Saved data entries
○ ○ ○ ○

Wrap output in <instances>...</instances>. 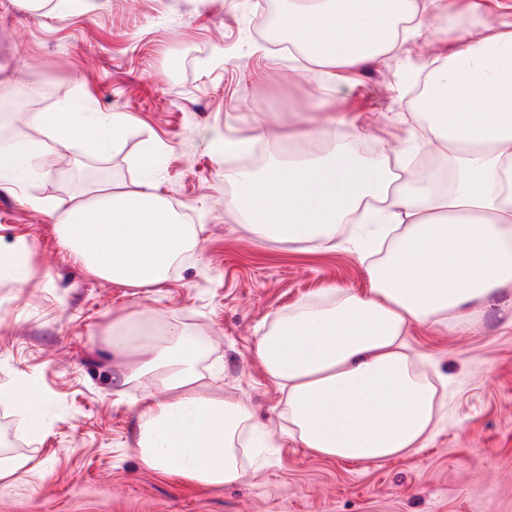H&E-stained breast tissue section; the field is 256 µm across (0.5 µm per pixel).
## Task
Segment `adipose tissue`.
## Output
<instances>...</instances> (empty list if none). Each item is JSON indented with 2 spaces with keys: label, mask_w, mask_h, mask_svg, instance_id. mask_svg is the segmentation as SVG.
Instances as JSON below:
<instances>
[{
  "label": "adipose tissue",
  "mask_w": 512,
  "mask_h": 512,
  "mask_svg": "<svg viewBox=\"0 0 512 512\" xmlns=\"http://www.w3.org/2000/svg\"><path fill=\"white\" fill-rule=\"evenodd\" d=\"M459 0H288L281 23L288 44L318 71L319 93L334 98L368 61L394 57L400 44L434 36L452 44L448 56L404 69L420 86L415 122L429 149L448 154L443 181L419 170L418 152L404 147L396 164L385 153L354 155L334 127L311 128L292 145L255 117L243 139L215 134L214 151L264 147L261 166L236 173L226 204L255 238L278 245L311 243L333 251L340 225L358 228L348 244L369 257L368 286L324 289L319 297L275 314L256 357L284 394L280 417L310 454L352 462L404 457L443 421L435 386L416 369L405 337L415 326H460L488 309L512 323V0L496 13L484 0L470 12L483 25L477 38L453 25ZM37 136L0 139V192L30 194L50 152L78 148L105 161L134 131L123 112H87L75 101L30 112ZM166 147L145 141L141 178L133 188L89 185L57 216L71 257L94 276L134 288L169 279L199 231L157 192ZM22 239L0 249V279L24 289L35 277ZM114 359H130L120 386L139 385L136 452L148 467L206 487L244 481L240 448L264 435L245 403L205 383L194 329L178 319L153 325L132 311L112 329ZM0 402L41 432L44 399L23 382L0 388Z\"/></svg>",
  "instance_id": "ef3b65f1"
}]
</instances>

○ ○ ○ ○

From the line holding "<instances>...</instances> (empty list" through the last line above, reproduce each line exactly and add nothing.

<instances>...</instances> (empty list if none). Each item is JSON indented with 2 spaces with keys: label, mask_w, mask_h, mask_svg, instance_id. mask_svg is the segmentation as SVG.
Instances as JSON below:
<instances>
[{
  "label": "adipose tissue",
  "mask_w": 512,
  "mask_h": 512,
  "mask_svg": "<svg viewBox=\"0 0 512 512\" xmlns=\"http://www.w3.org/2000/svg\"><path fill=\"white\" fill-rule=\"evenodd\" d=\"M459 0H288L281 23L288 44L318 71L319 93L334 98L368 61L394 57L400 44L434 36L452 44L448 56L404 69L420 86L415 122L429 149L448 154L443 181L419 170L418 152L404 147L396 164L385 153L354 155L334 127L311 128L292 145L255 117L243 139L215 134L214 151L264 147L261 166L236 173L226 204L255 238L278 245L311 243L333 251L340 225L358 228L348 244L369 257L368 286L324 289L319 297L275 314L256 357L284 394L280 417L310 454L352 462L404 457L443 421L435 386L416 369L405 337L415 326H460L488 309L512 323V0L496 13L484 0L470 12L483 25L477 38L453 25ZM37 136L0 139V192L30 194L50 152L78 148L105 161L134 131L123 112H87L75 101L30 112ZM166 147L145 141L141 178L133 188L89 185L57 216L71 257L94 276L134 288L169 279L199 231L157 192ZM22 239L0 249V279L24 289L35 277ZM114 359H130L120 386L139 385L136 452L148 467L206 487L244 481L240 448L264 435L245 403L205 383L194 329L178 319L153 325L132 311L112 329ZM0 402L41 432L44 399L23 382L0 388Z\"/></svg>",
  "instance_id": "ef3b65f1"
}]
</instances>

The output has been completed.